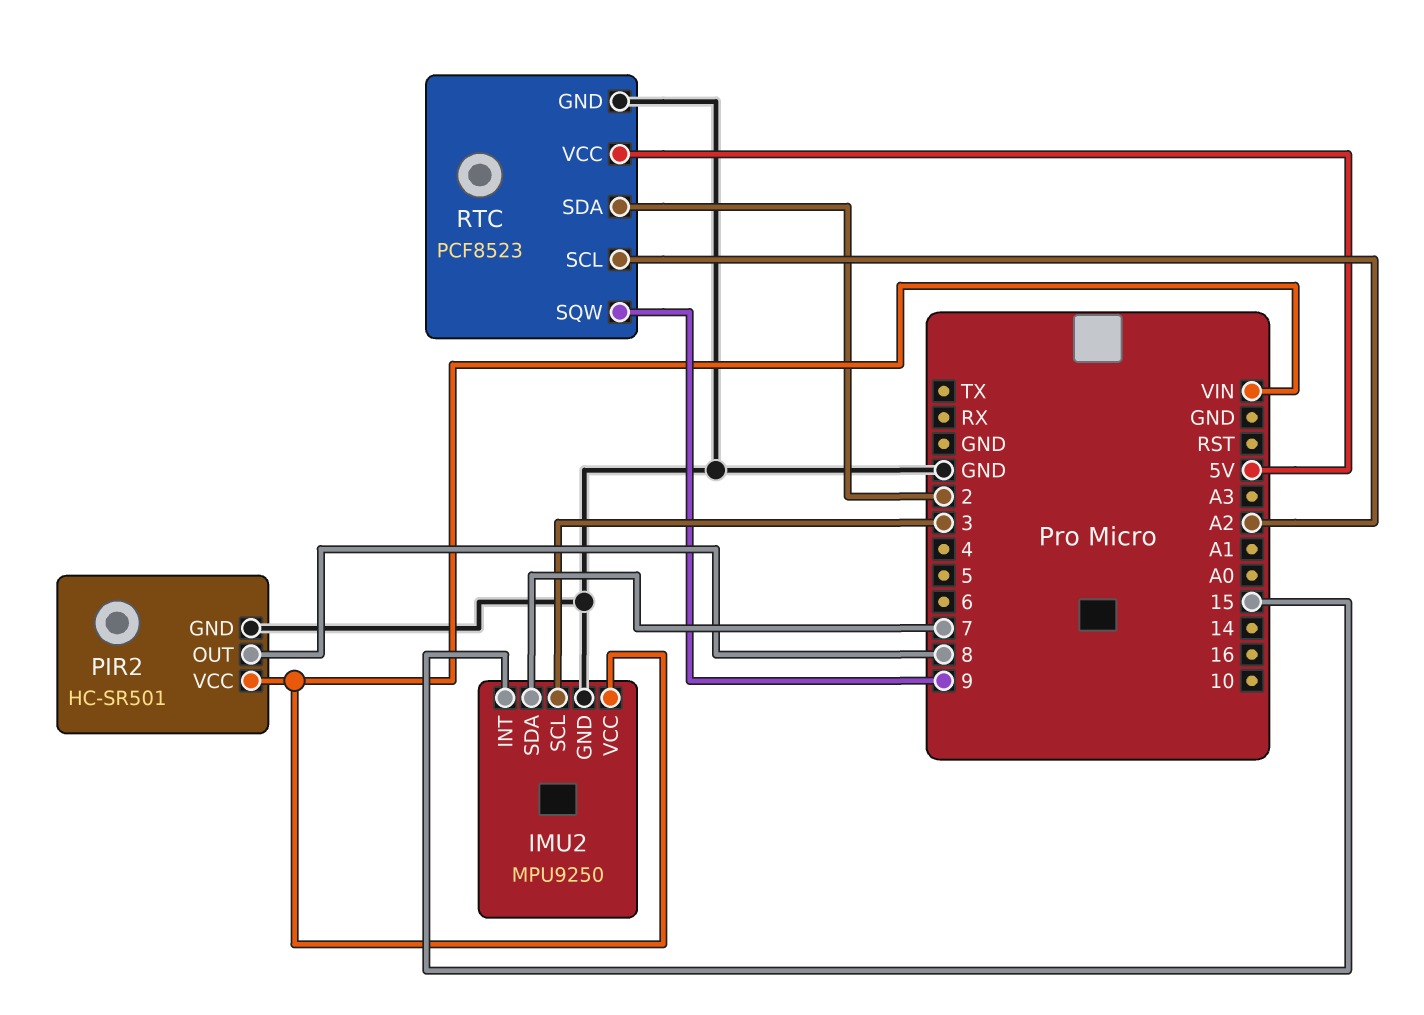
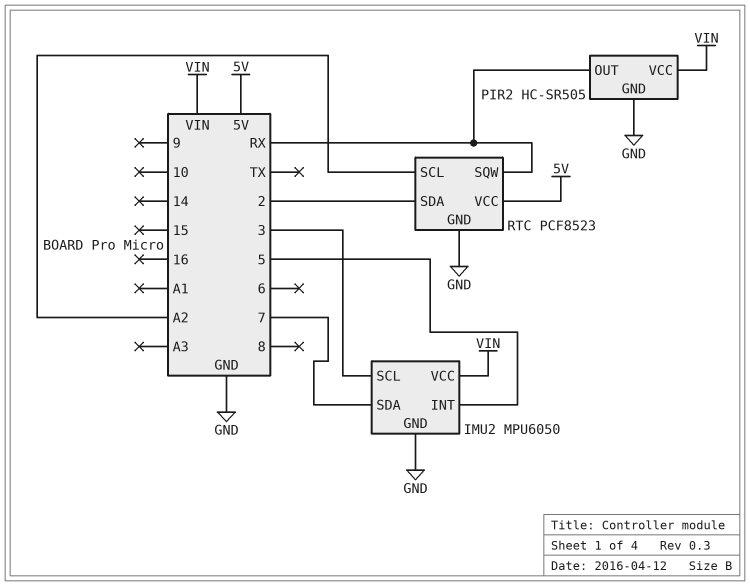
IMU2: MPU9250 -> MPU6050
IMU2 pin INT: 15 -> 5
PIR2: HC-SR501 -> HC-SR505
PIR2 pin OUT: 8 -> RX
RTC pin SQW: 9 -> RX

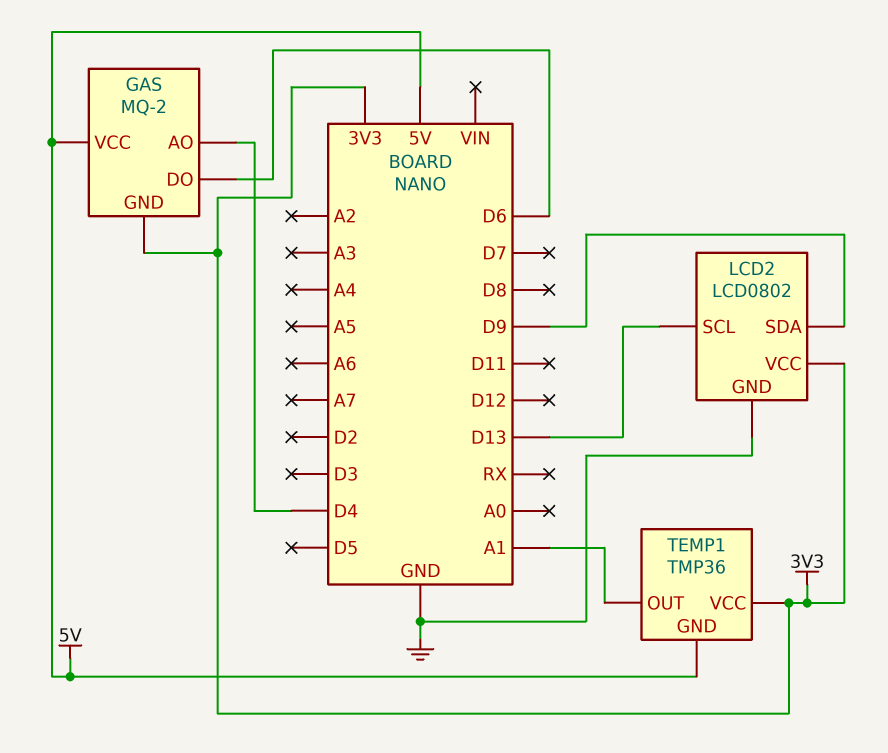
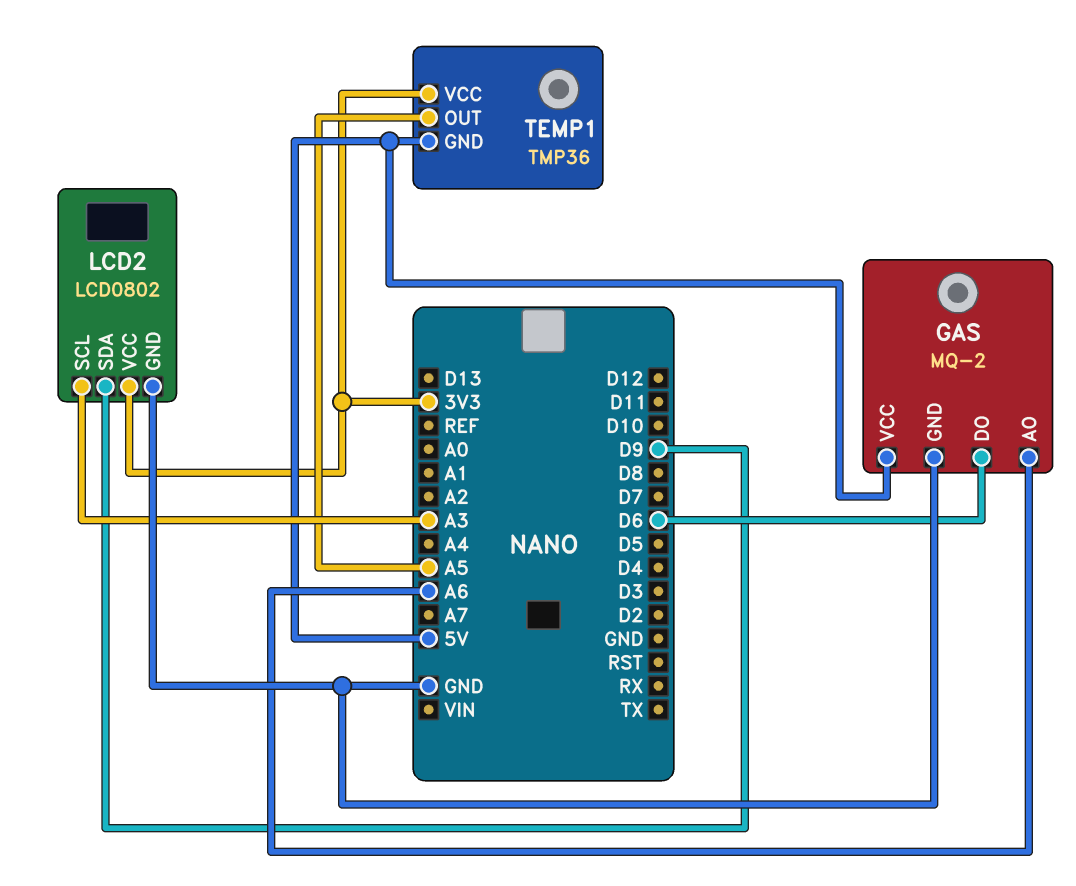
GAS pin AO: D4 -> A6
GAS pin GND: 3V3 -> GND
LCD2 pin SCL: D13 -> A3
TEMP1 pin OUT: A1 -> A5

++++

= Work instructions =
Set out nothing but the lines from the line with "PIR2: HC-SR501 -> HC-SR505" through the end of the material, reproduced exactly, both ends included, pictures omitted.

= Your solution =
PIR2: HC-SR501 -> HC-SR505
PIR2 pin OUT: 8 -> RX
RTC pin SQW: 9 -> RX

GAS pin AO: D4 -> A6
GAS pin GND: 3V3 -> GND
LCD2 pin SCL: D13 -> A3
TEMP1 pin OUT: A1 -> A5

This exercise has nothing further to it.